Your instructions —
Pick out each line with the word "NAND" from the material that follows.

————————

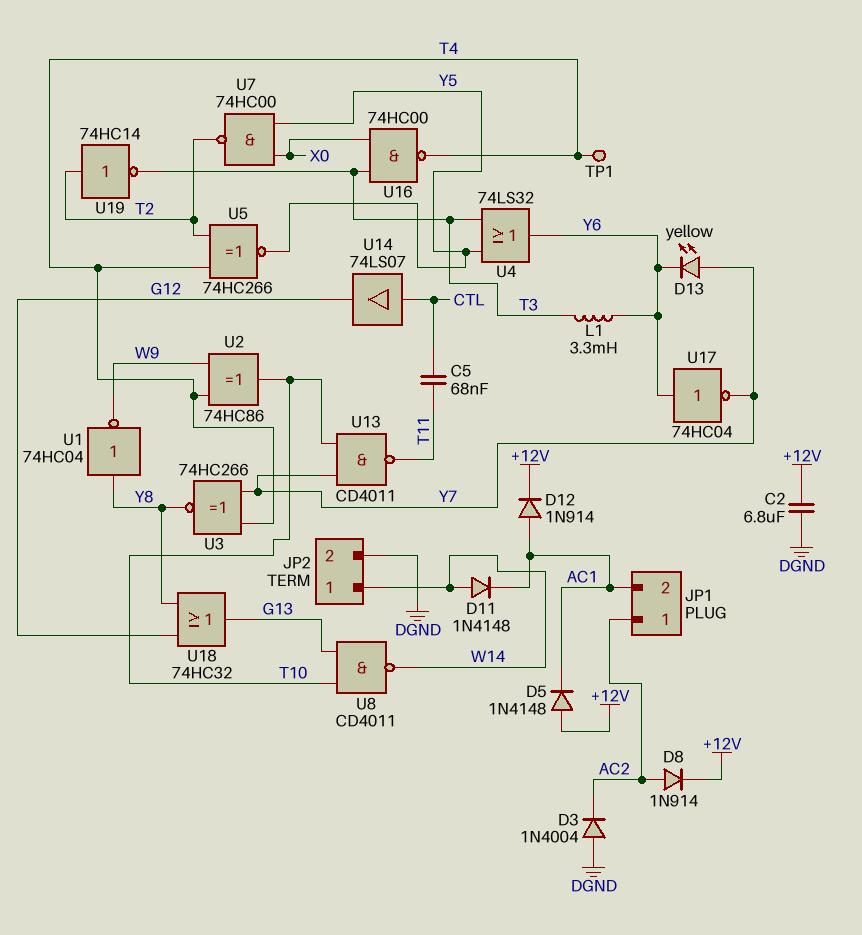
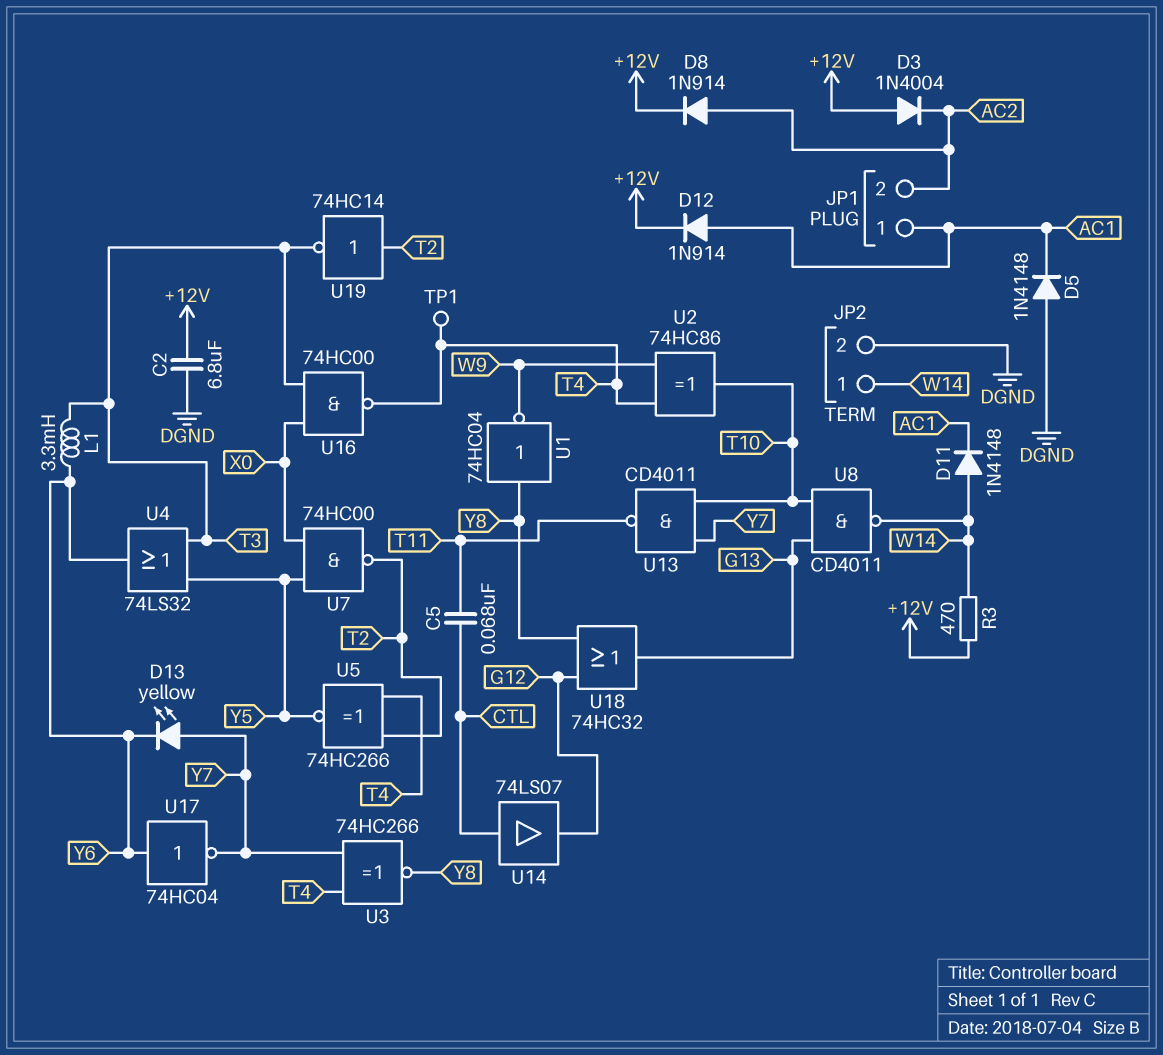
D3: diode 1N4004 (A DGND, K AC2) -> diode 1N4004 (A +12V, K AC2)
D5: diode 1N4148 (A +12V, K AC1) -> diode 1N4148 (A DGND, K AC1)
JP1 pin 1: AC2 -> AC1
JP1 pin 2: AC1 -> AC2
R3: none -> 470 (+12V, W14)

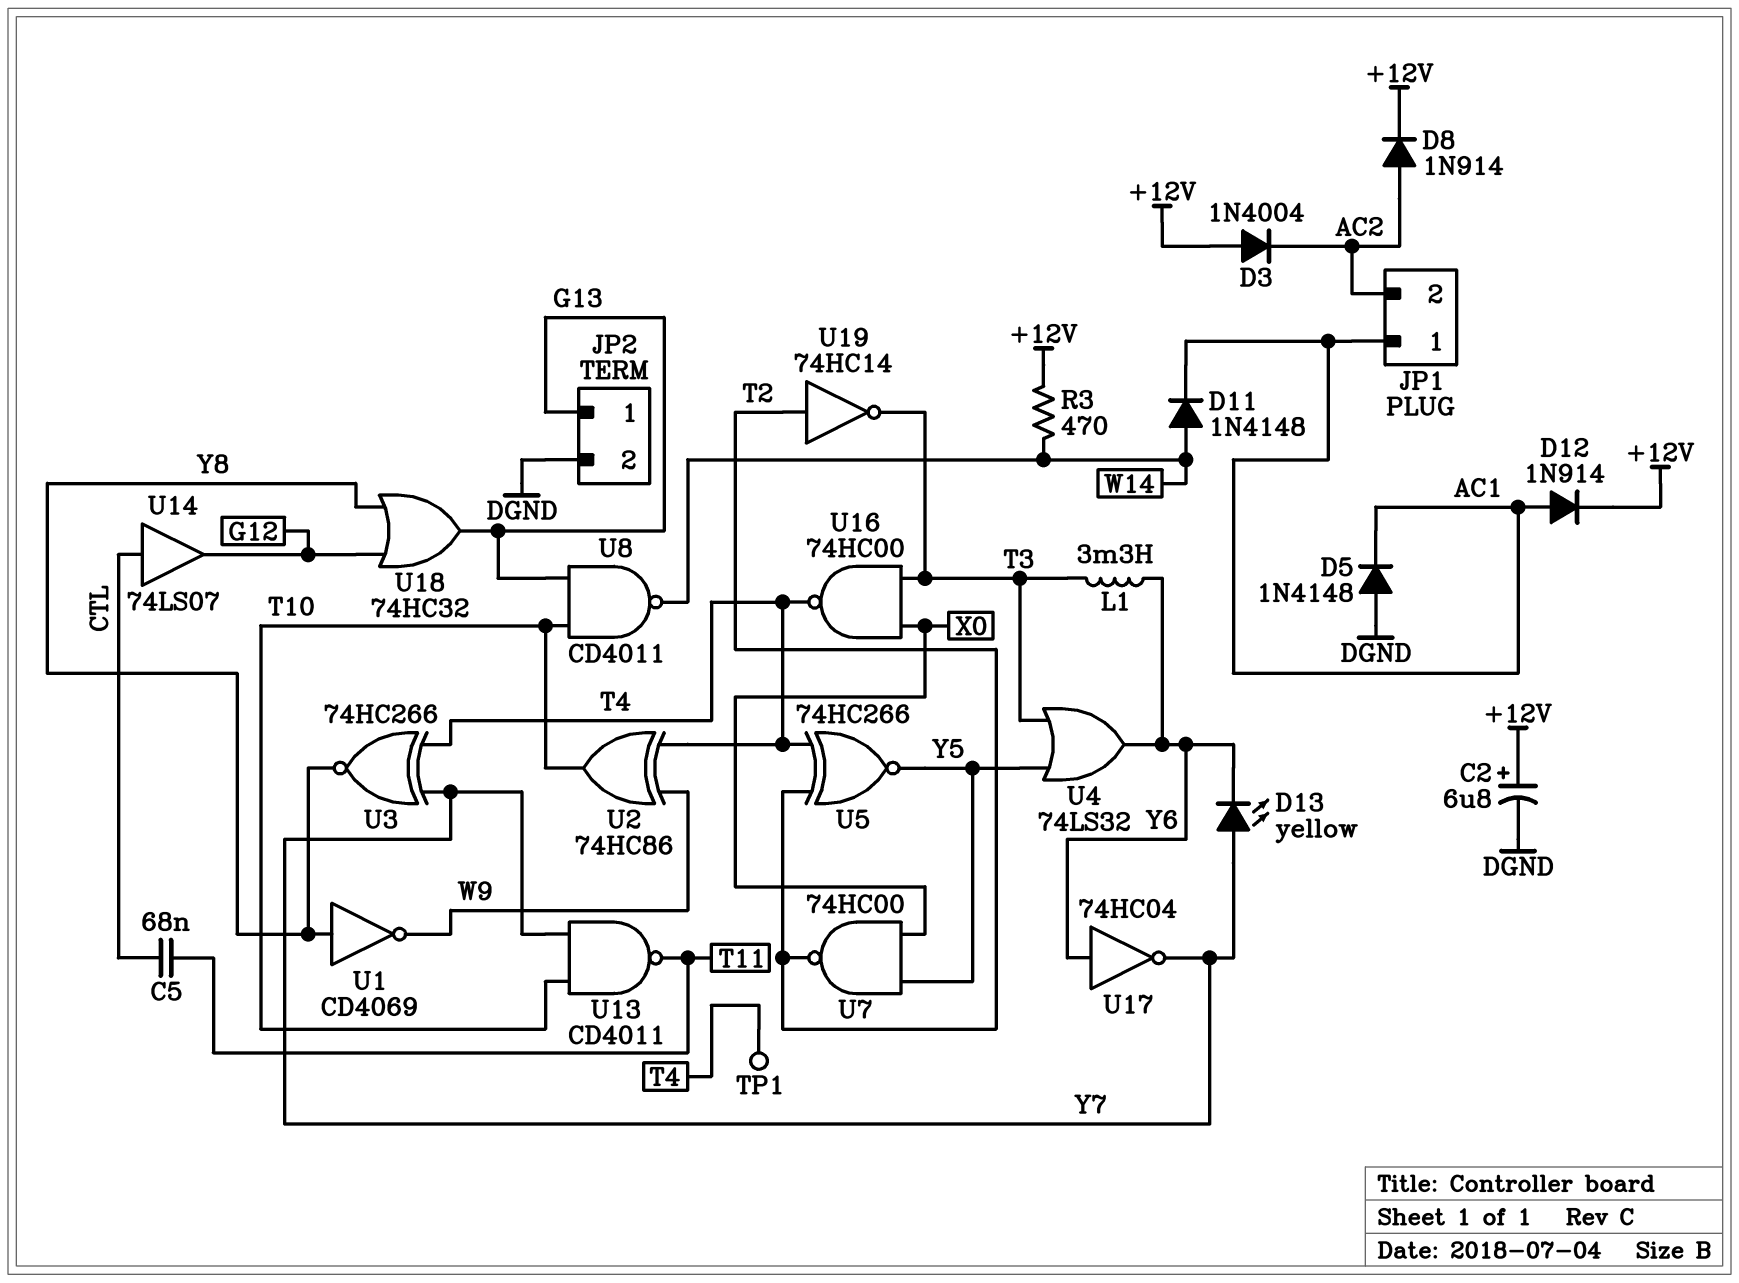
C2: 6.8uF (+12V, DGND) -> 6.8uF (plus +12V, minus DGND)
JP2 pin 1: W14 -> G13
U1: NOT 74HC04 (in Y8, out W9) -> NOT CD4069 (in Y8, out W9)

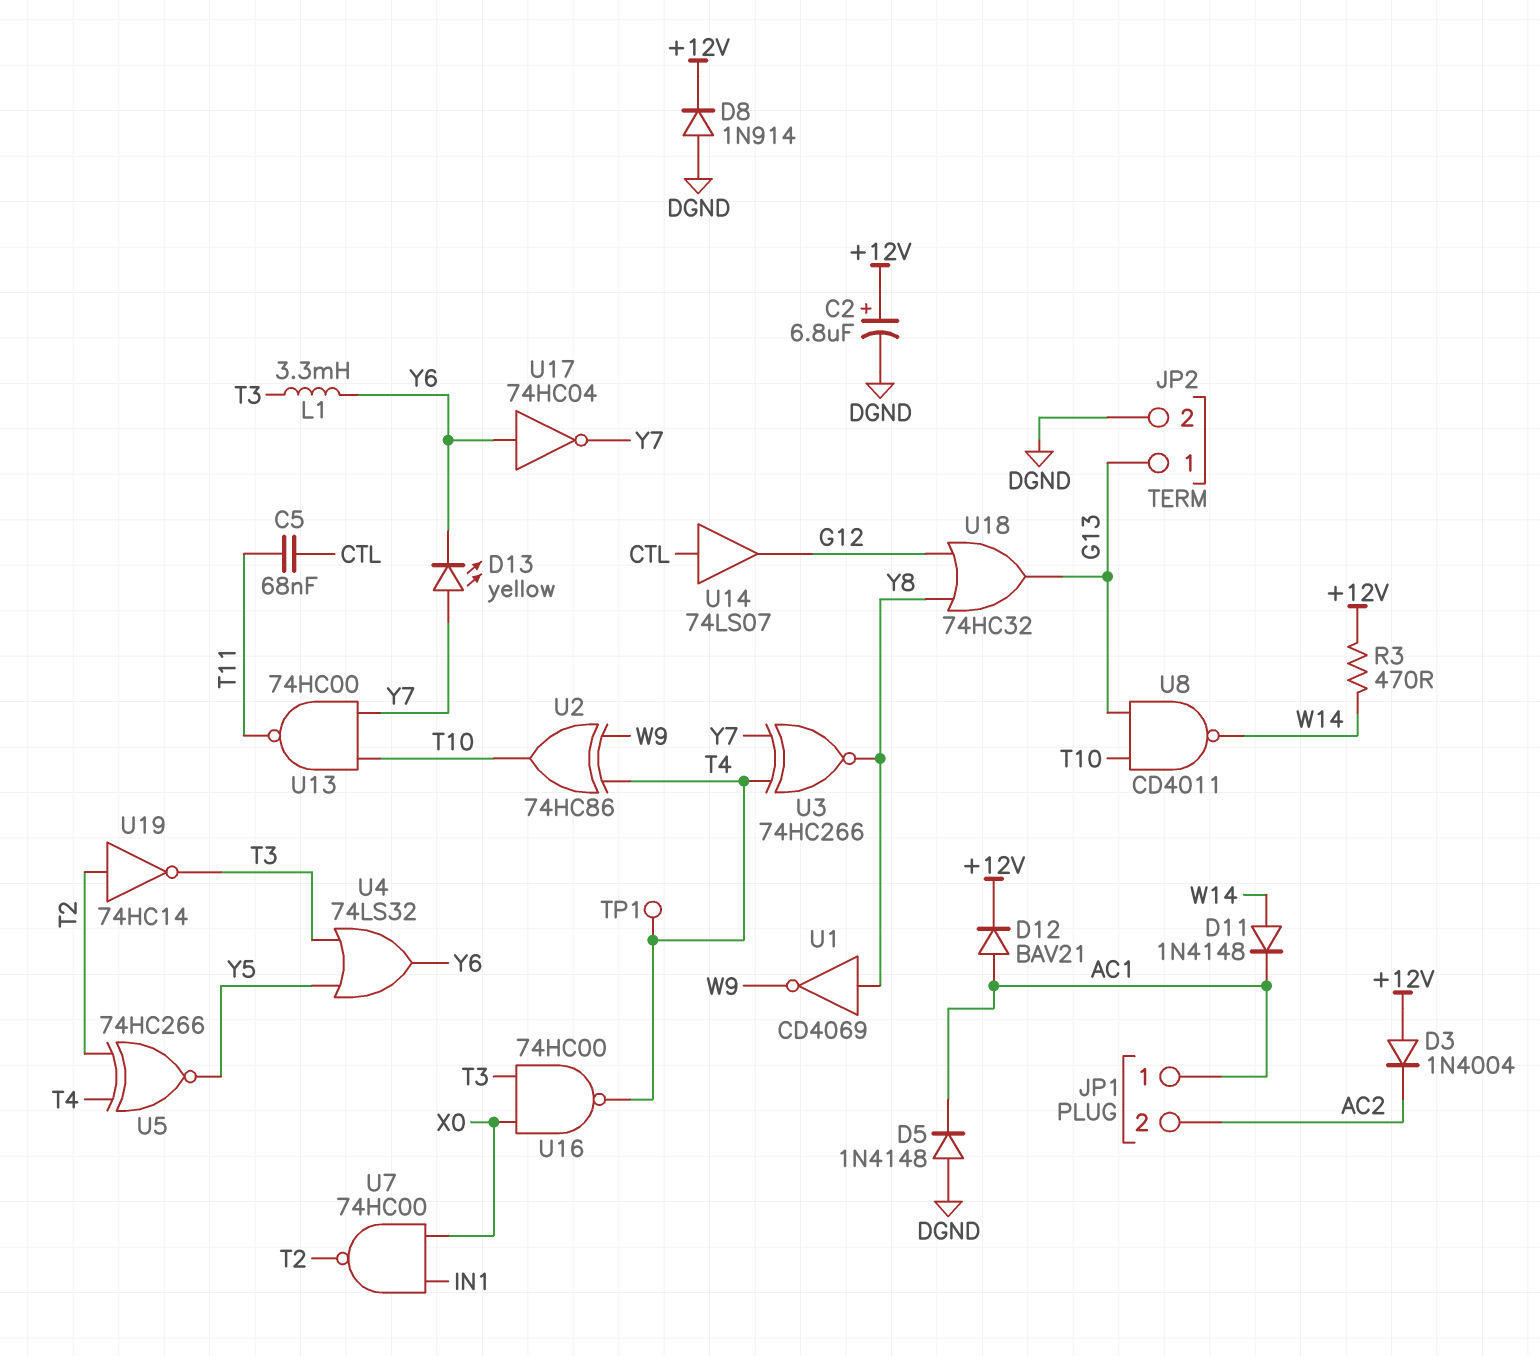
D8: diode 1N914 (A AC2, K +12V) -> diode 1N914 (A DGND, K +12V)
D12: diode 1N914 (A AC1, K +12V) -> diode BAV21 (A AC1, K +12V)
U7: NAND 74HC00 (in X0, in Y5, out T2) -> NAND 74HC00 (in IN1, in X0, out T2)
U13: NAND CD4011 (in T10, in Y7, out T11) -> NAND 74HC00 (in T10, in Y7, out T11)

————————

Result of this task —
U7: NAND 74HC00 (in X0, in Y5, out T2) -> NAND 74HC00 (in IN1, in X0, out T2)
U13: NAND CD4011 (in T10, in Y7, out T11) -> NAND 74HC00 (in T10, in Y7, out T11)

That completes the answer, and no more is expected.